## Problem description
Every line of the records that holds the word "none" should be copied.
--- Records supplied Enclosed Below ---
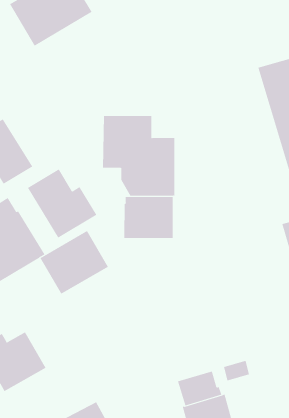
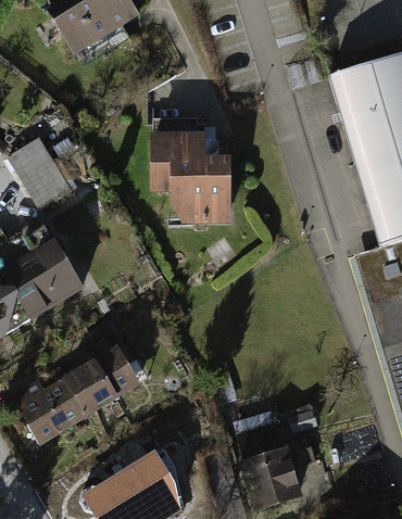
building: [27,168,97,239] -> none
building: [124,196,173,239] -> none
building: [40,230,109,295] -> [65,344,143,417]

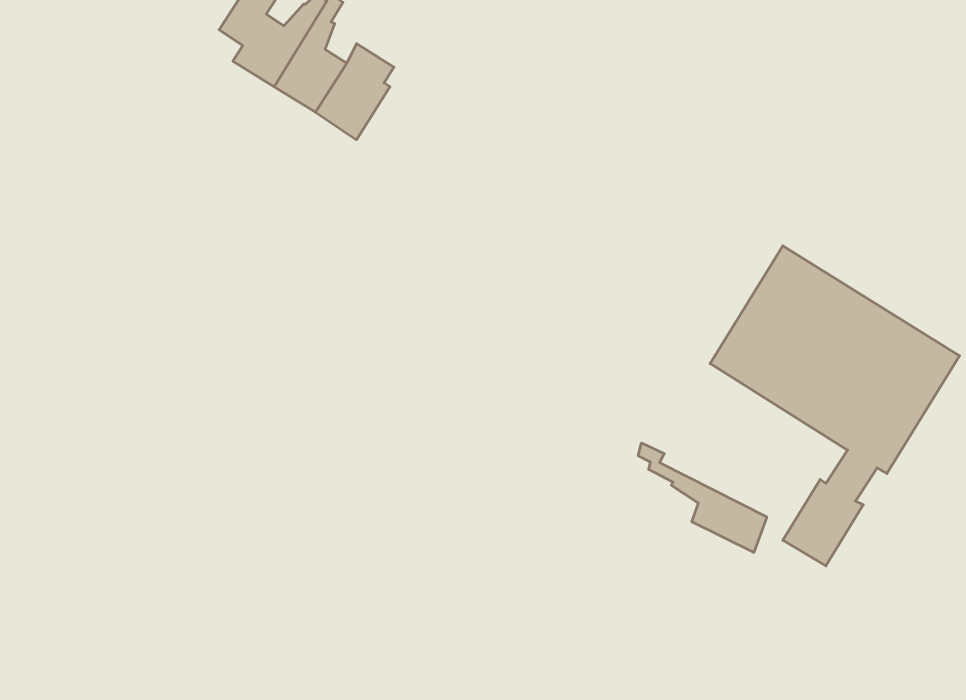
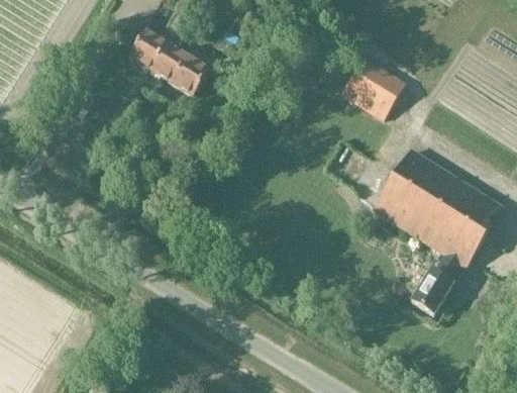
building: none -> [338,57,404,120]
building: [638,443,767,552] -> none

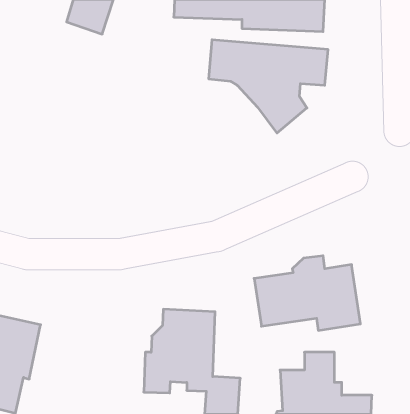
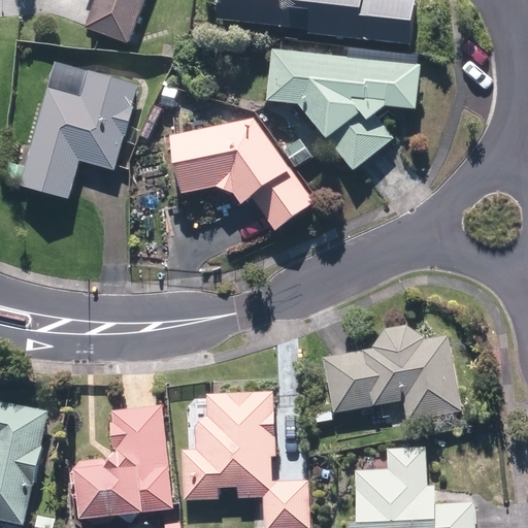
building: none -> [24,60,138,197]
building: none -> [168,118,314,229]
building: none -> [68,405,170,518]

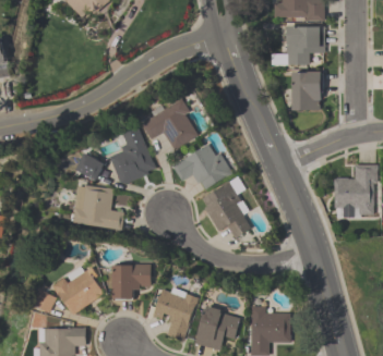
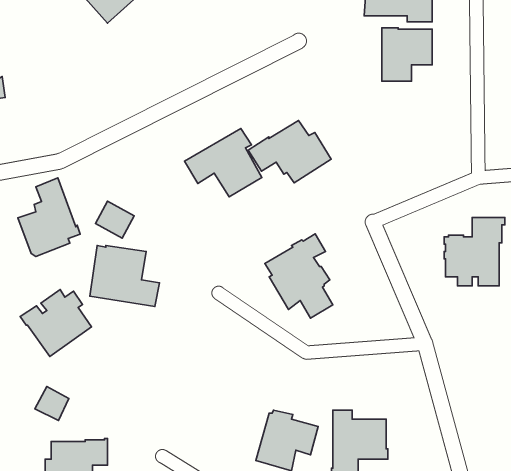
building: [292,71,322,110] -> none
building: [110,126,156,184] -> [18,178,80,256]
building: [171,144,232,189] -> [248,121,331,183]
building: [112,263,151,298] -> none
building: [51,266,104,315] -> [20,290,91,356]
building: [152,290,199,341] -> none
--- End of Enclosed Records supplied ---
## Output for this exercise
building: [27,168,97,239] -> none
building: [124,196,173,239] -> none
building: none -> [338,57,404,120]
building: [638,443,767,552] -> none
building: none -> [24,60,138,197]
building: none -> [168,118,314,229]
building: none -> [68,405,170,518]
building: [292,71,322,110] -> none
building: [112,263,151,298] -> none
building: [152,290,199,341] -> none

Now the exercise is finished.